▸ **EXERCISE**
Return the first line of the listing below and all the lines after it through the one containing "tan brick D3 level 1 -> tan brick B4 level 1", exactly, without pictures.

▸ **DATA IN THIS EXERCISE**
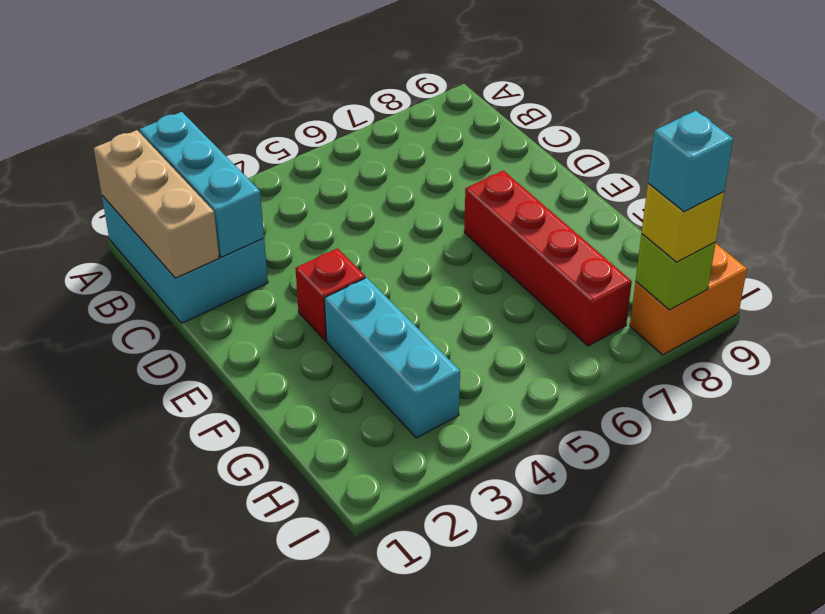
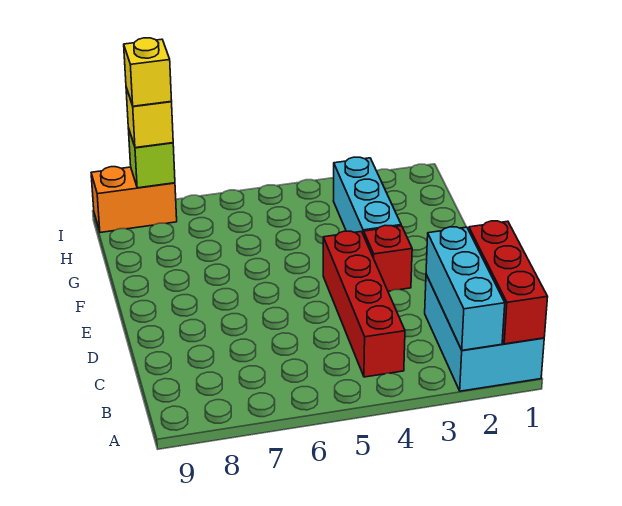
tan brick A1:C1 level 2 -> red brick A1:C1 level 2
red brick E7:H7 level 1 -> red brick B4:E4 level 1
cyan brick I8 level 4 -> yellow brick I8 level 4

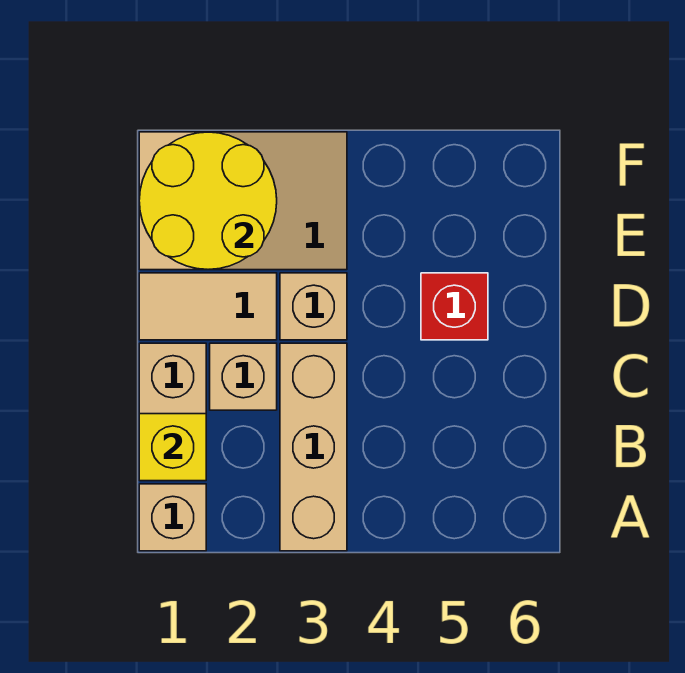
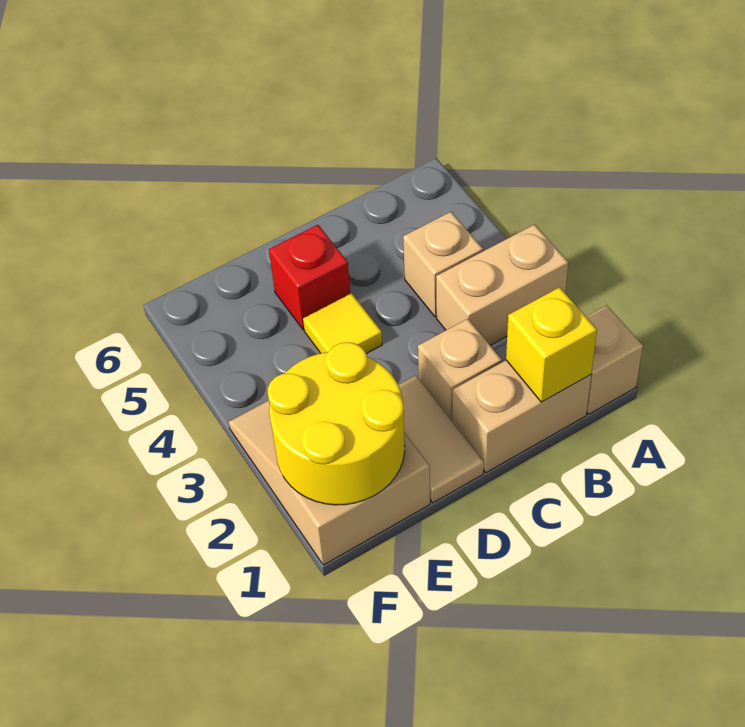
tan brick A3:C3 level 1 -> tan brick A3:B3 level 1
tan brick D3 level 1 -> tan brick B4 level 1
none -> yellow tile D4 level 1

▸ **EXERCISE RESPONSE**
tan brick A1:C1 level 2 -> red brick A1:C1 level 2
red brick E7:H7 level 1 -> red brick B4:E4 level 1
cyan brick I8 level 4 -> yellow brick I8 level 4

tan brick A3:C3 level 1 -> tan brick A3:B3 level 1
tan brick D3 level 1 -> tan brick B4 level 1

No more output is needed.